Work instructions: Throughout the entries below, report every line where "orange" is found.

Given records:

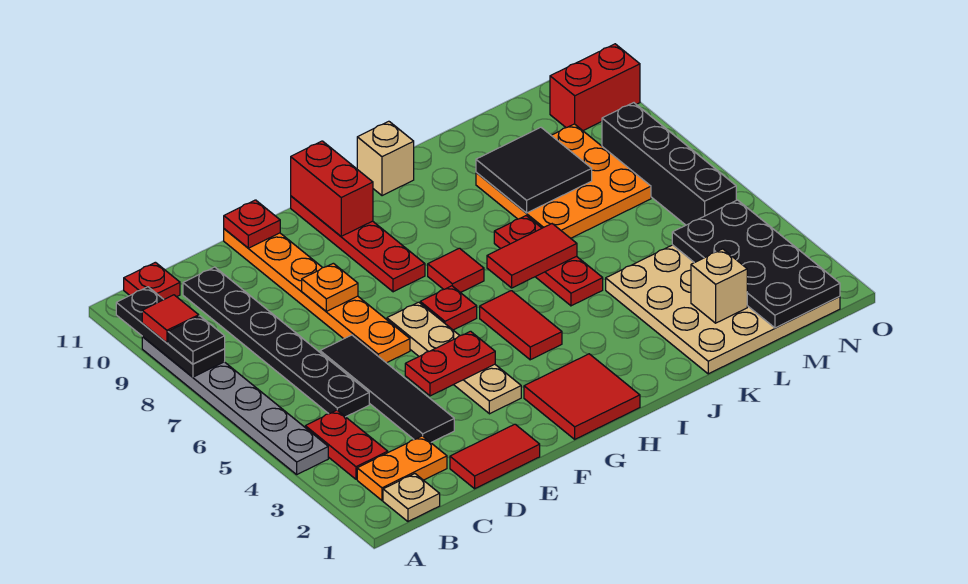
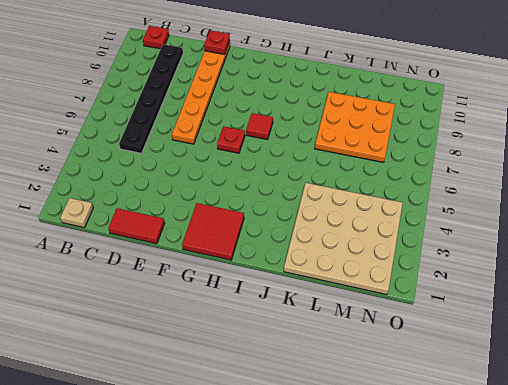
none -> grey plate A4:A9 level 1
none -> orange plate B2:C2 level 1
none -> red plate B3:B4 level 1
none -> black tile D3:D6 level 1

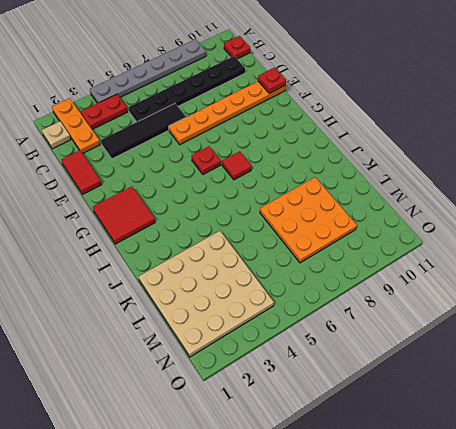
orange plate A2:C2 level 1 -> orange plate B2:C2 level 1
none -> tan plate F3:F6 level 1
none -> red plate G8:G11 level 1
none -> red tile H4:H5 level 1
none -> tan brick I11 level 1

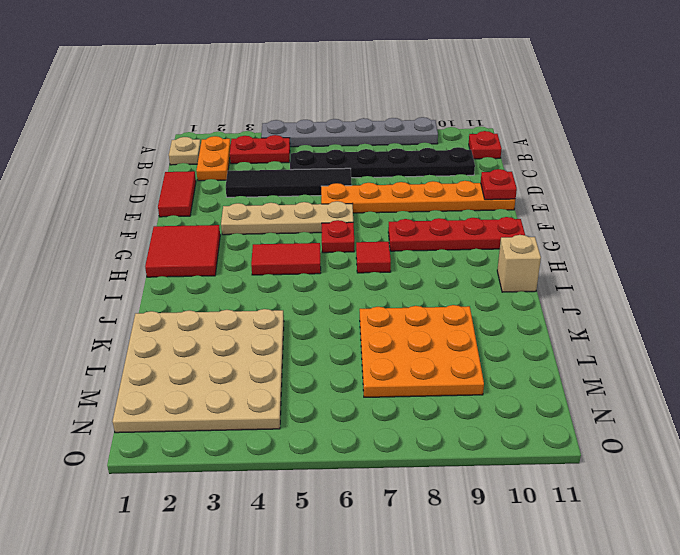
none -> red plate J5:J7 level 1
none -> black brick N5:N8 level 1
none -> red brick N10:O10 level 1
none -> black plate A8:A10 level 2

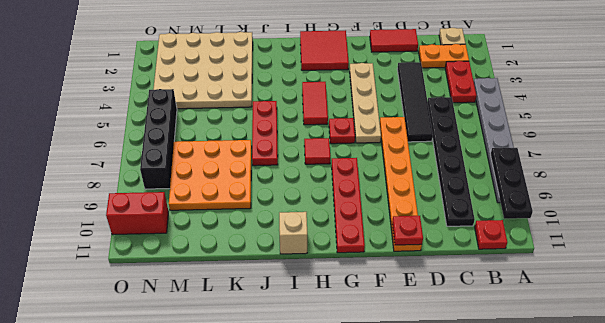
none -> red plate E4:F4 level 2
none -> orange plate E8 level 2
none -> red brick G10:G11 level 2
none -> red tile I6:J6 level 2

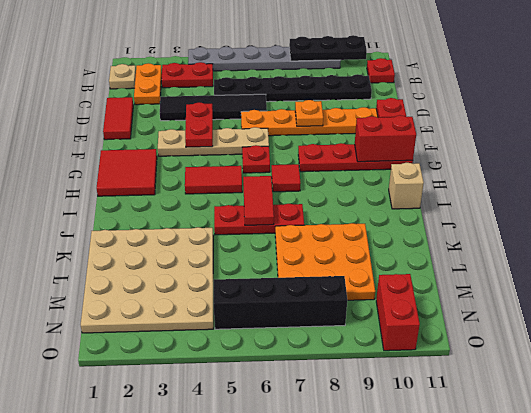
none -> black tile K8:L9 level 2
none -> tan brick L2 level 2
none -> black plate M1:N4 level 2
none -> black plate A8 level 3

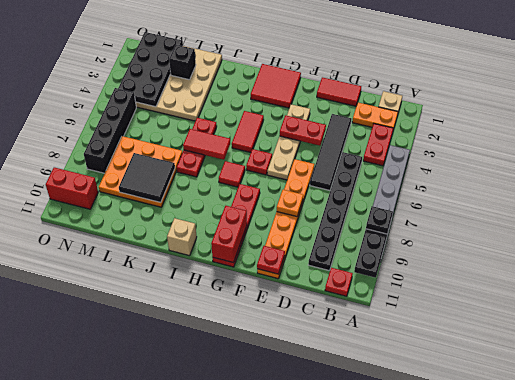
black brick L2 level 2 -> tan brick L2 level 2
none -> red tile A9 level 3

Answer section:
none -> orange plate B2:C2 level 1
orange plate A2:C2 level 1 -> orange plate B2:C2 level 1
none -> orange plate E8 level 2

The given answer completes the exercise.